> [Work instructions]: All of the records below should be retyped exactly, with no pictures included.
________________________
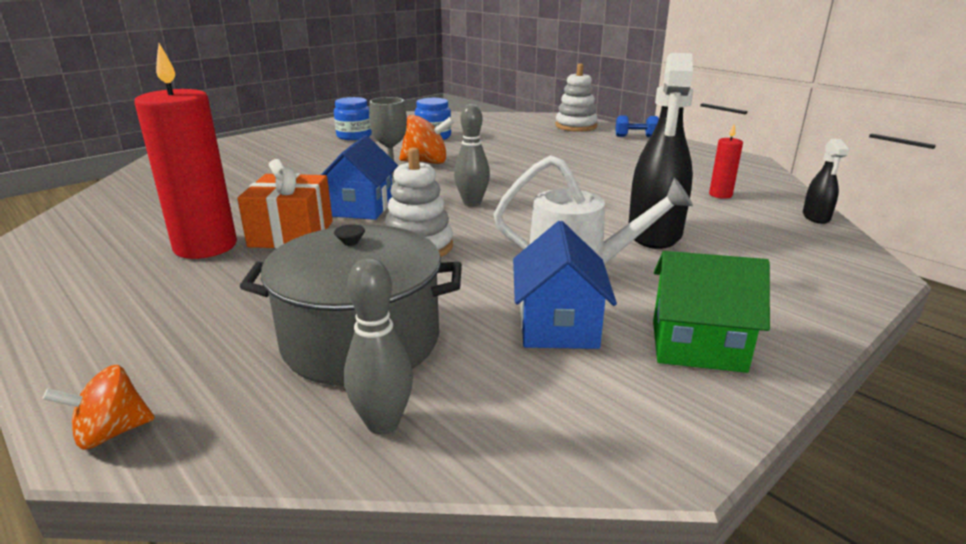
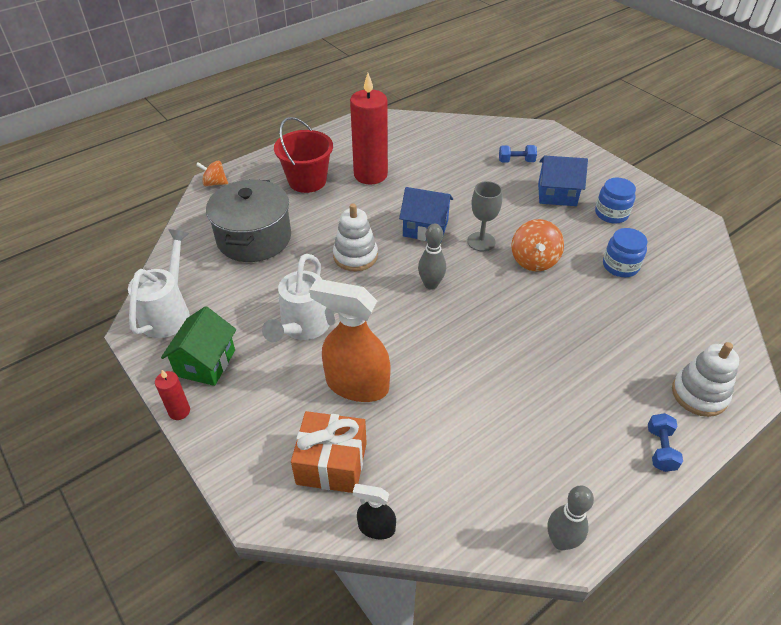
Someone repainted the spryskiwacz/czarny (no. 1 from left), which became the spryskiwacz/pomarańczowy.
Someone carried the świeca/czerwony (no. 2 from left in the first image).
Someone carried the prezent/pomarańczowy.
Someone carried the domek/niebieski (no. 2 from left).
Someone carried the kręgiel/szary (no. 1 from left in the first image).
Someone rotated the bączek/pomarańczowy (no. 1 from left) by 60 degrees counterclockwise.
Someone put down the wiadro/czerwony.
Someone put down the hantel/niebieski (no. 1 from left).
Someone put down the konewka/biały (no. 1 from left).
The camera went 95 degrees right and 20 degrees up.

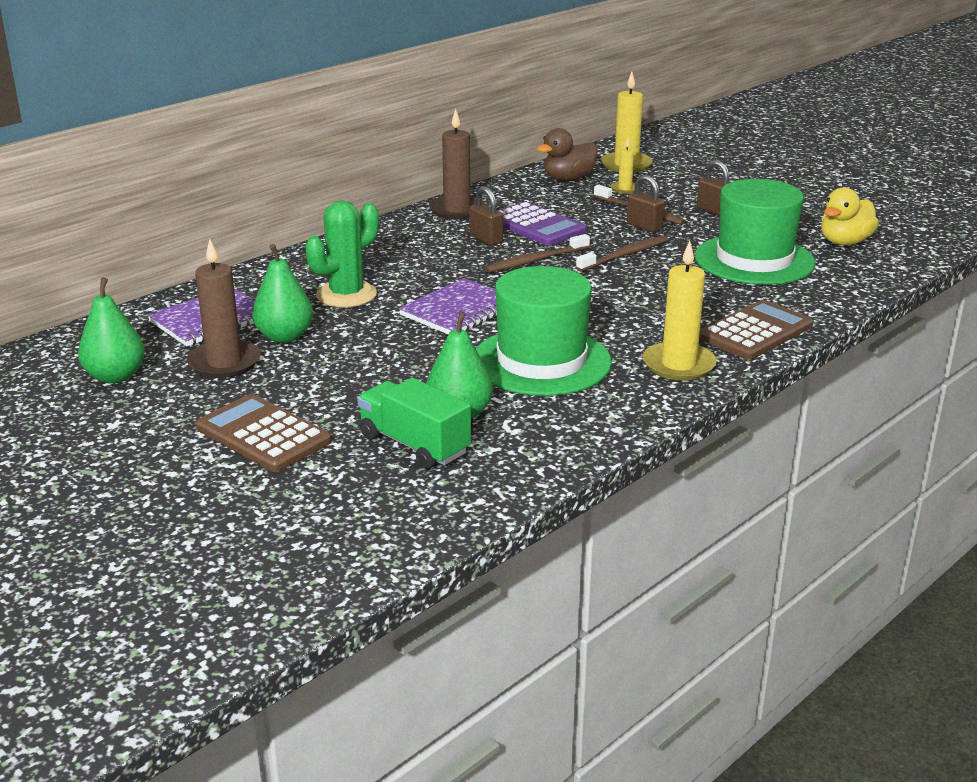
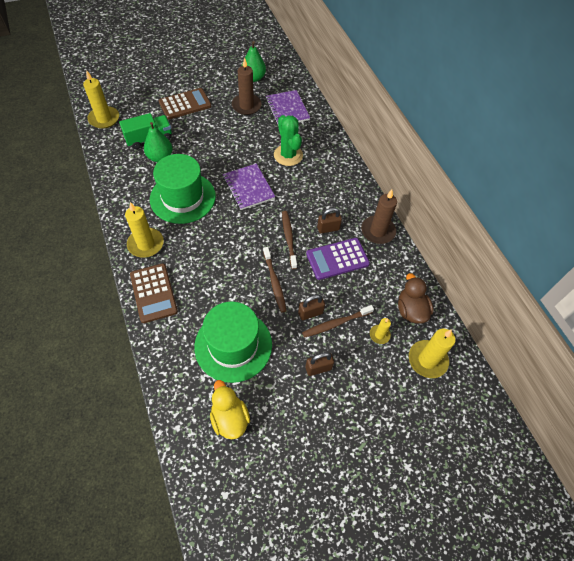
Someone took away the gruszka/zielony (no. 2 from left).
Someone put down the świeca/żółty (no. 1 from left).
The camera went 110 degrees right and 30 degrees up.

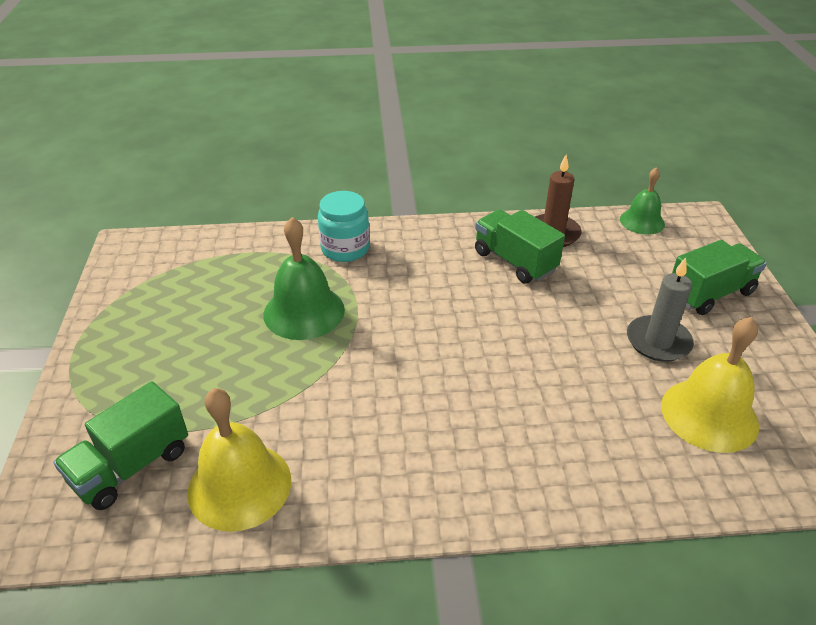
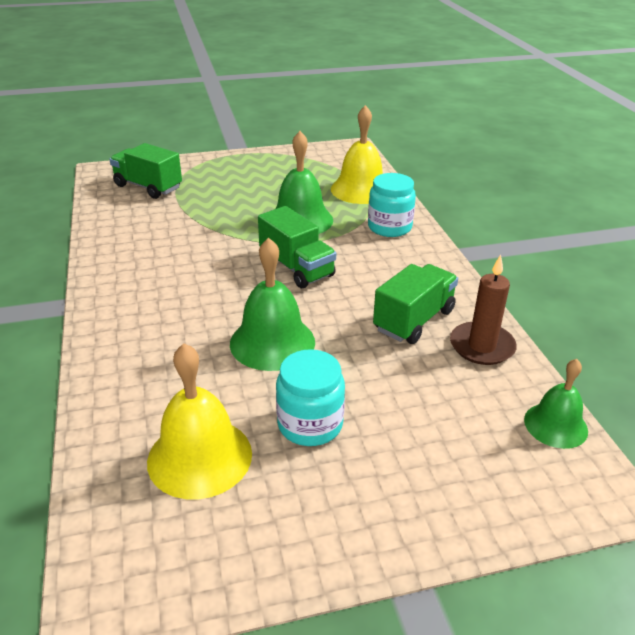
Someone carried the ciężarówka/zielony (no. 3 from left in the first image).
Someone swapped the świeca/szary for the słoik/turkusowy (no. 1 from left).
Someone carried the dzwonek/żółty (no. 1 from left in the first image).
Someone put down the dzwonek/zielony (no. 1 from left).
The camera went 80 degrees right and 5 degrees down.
________________________
> [Answer space]:
Someone repainted the spryskiwacz/czarny (no. 1 from left), which became the spryskiwacz/pomarańczowy.
Someone carried the świeca/czerwony (no. 2 from left in the first image).
Someone carried the prezent/pomarańczowy.
Someone carried the domek/niebieski (no. 2 from left).
Someone carried the kręgiel/szary (no. 1 from left in the first image).
Someone rotated the bączek/pomarańczowy (no. 1 from left) by 60 degrees counterclockwise.
Someone put down the wiadro/czerwony.
Someone put down the hantel/niebieski (no. 1 from left).
Someone put down the konewka/biały (no. 1 from left).
The camera went 95 degrees right and 20 degrees up.

Someone took away the gruszka/zielony (no. 2 from left).
Someone put down the świeca/żółty (no. 1 from left).
The camera went 110 degrees right and 30 degrees up.

Someone carried the ciężarówka/zielony (no. 3 from left in the first image).
Someone swapped the świeca/szary for the słoik/turkusowy (no. 1 from left).
Someone carried the dzwonek/żółty (no. 1 from left in the first image).
Someone put down the dzwonek/zielony (no. 1 from left).
The camera went 80 degrees right and 5 degrees down.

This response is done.